● Dataset content:
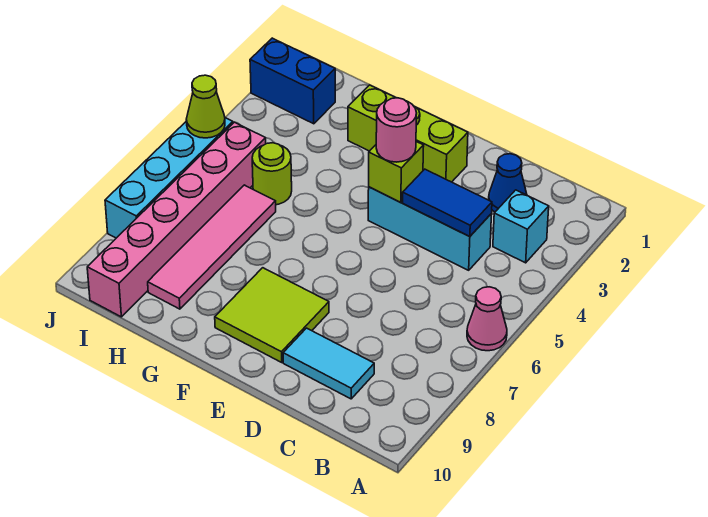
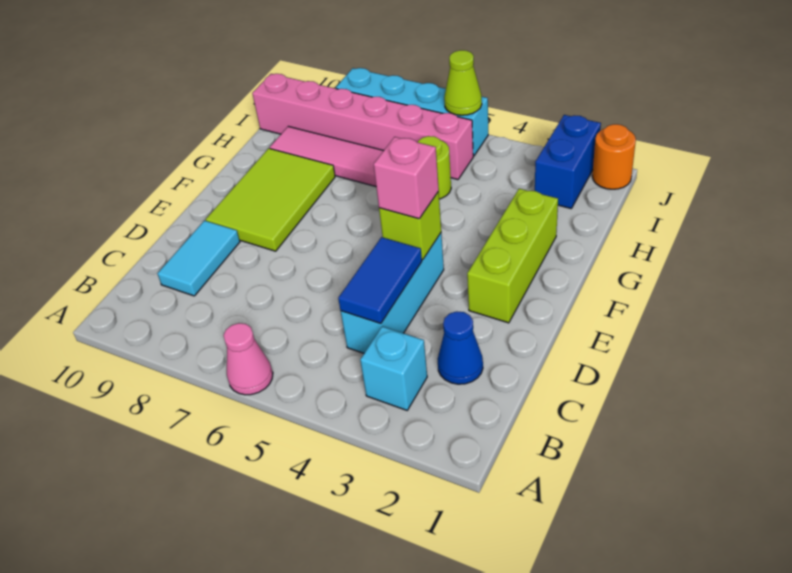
pink round brick E4 level 3 -> pink brick E4 level 3
lime tile E8:F9 level 1 -> lime tile E8:G9 level 1
none -> orange round brick J1 level 1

● About this task: Everything but the pictures is needed: copy the data above exactly.

● Problem solution:
pink round brick E4 level 3 -> pink brick E4 level 3
lime tile E8:F9 level 1 -> lime tile E8:G9 level 1
none -> orange round brick J1 level 1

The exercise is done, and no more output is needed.